● **Stated problem**
Retype every line of the material word for word, omitting the pictures.

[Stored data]
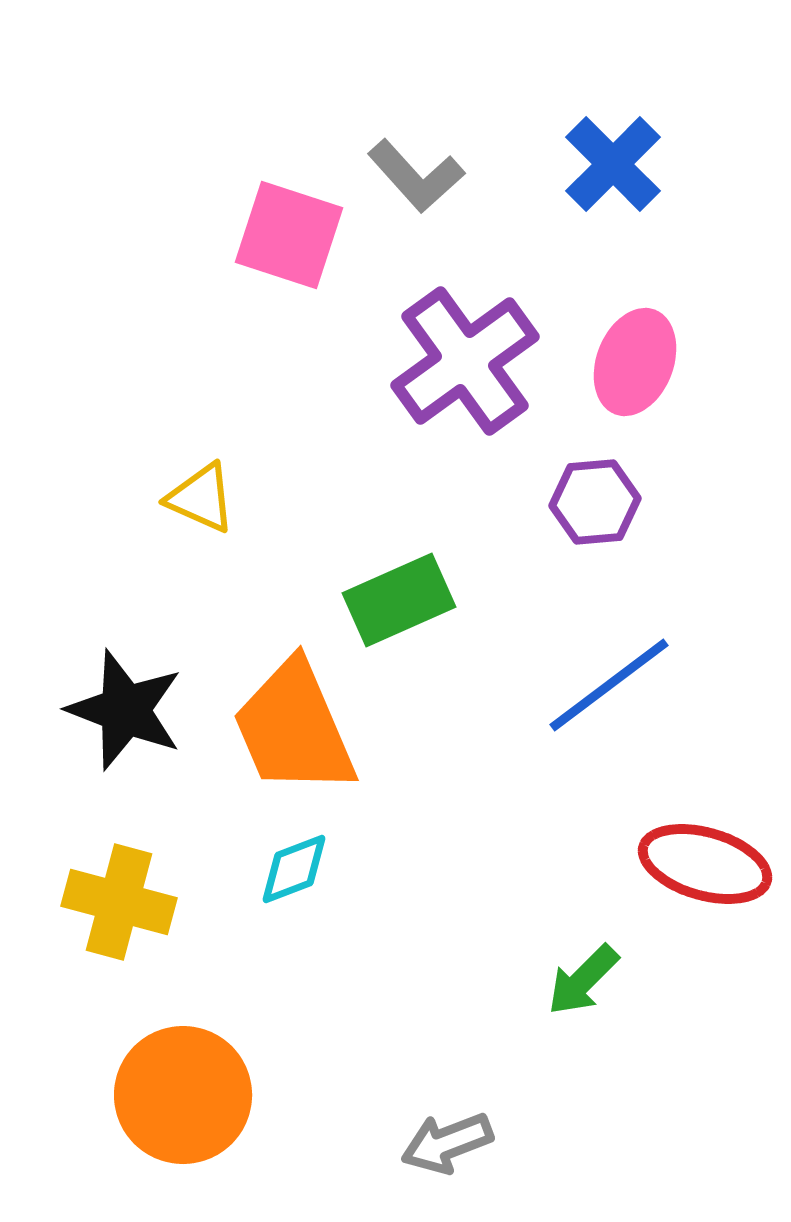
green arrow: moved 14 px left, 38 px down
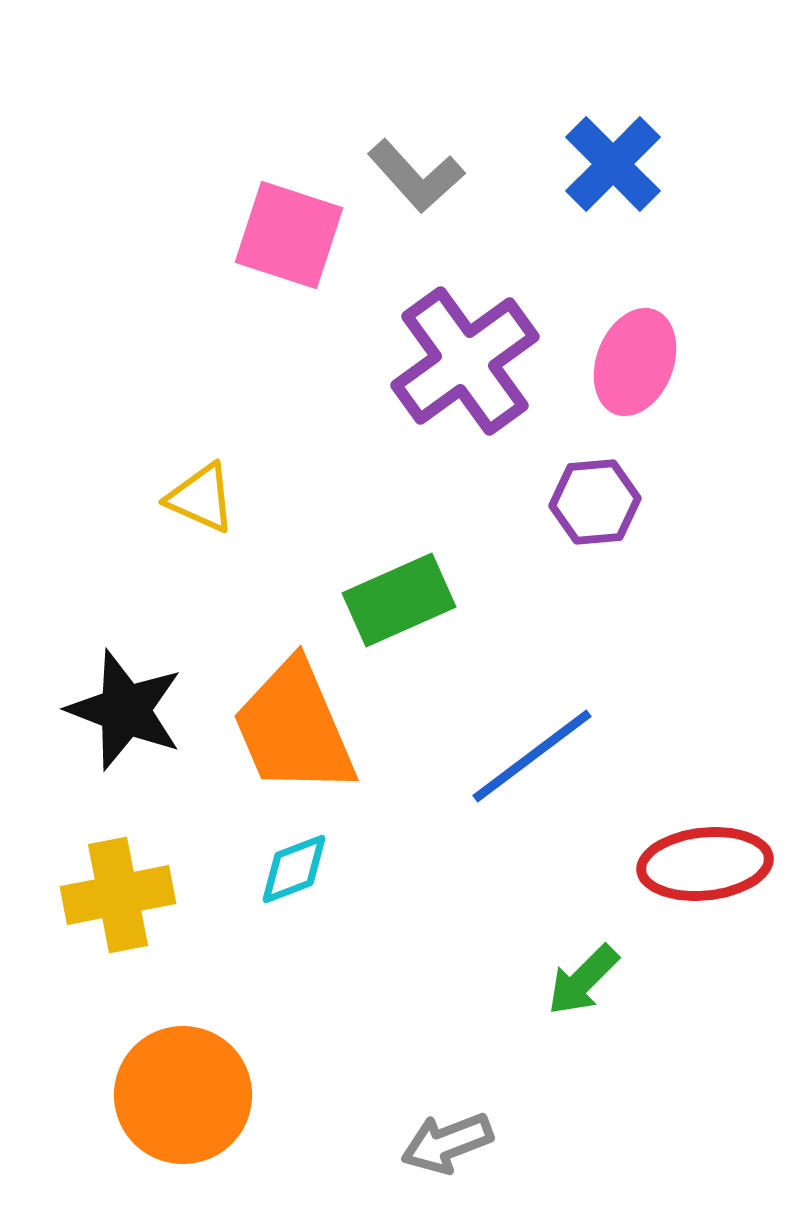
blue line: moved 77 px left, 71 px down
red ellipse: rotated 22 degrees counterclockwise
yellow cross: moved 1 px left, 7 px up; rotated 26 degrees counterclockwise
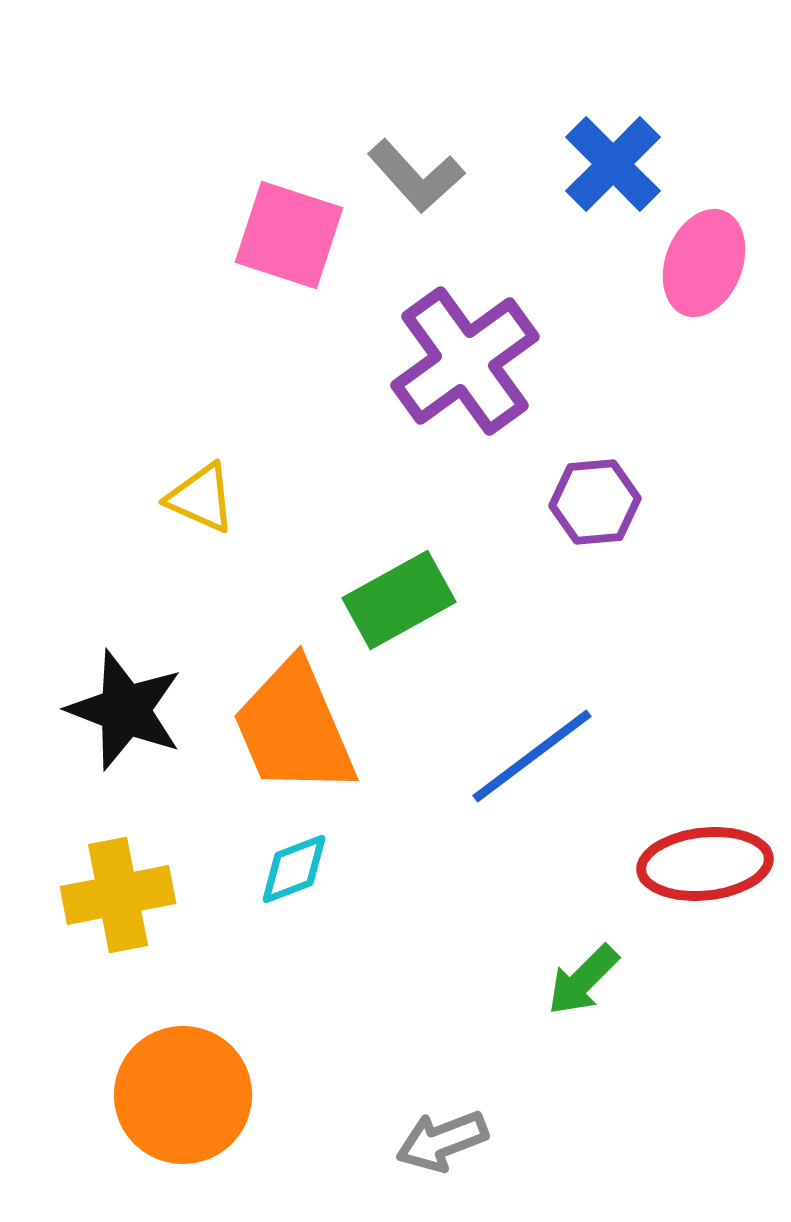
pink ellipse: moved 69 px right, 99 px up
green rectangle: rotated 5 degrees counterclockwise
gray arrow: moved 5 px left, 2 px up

● **Full output**
green arrow: moved 14 px left, 38 px down
blue line: moved 77 px left, 71 px down
red ellipse: rotated 22 degrees counterclockwise
yellow cross: moved 1 px left, 7 px up; rotated 26 degrees counterclockwise
pink ellipse: moved 69 px right, 99 px up
green rectangle: rotated 5 degrees counterclockwise
gray arrow: moved 5 px left, 2 px up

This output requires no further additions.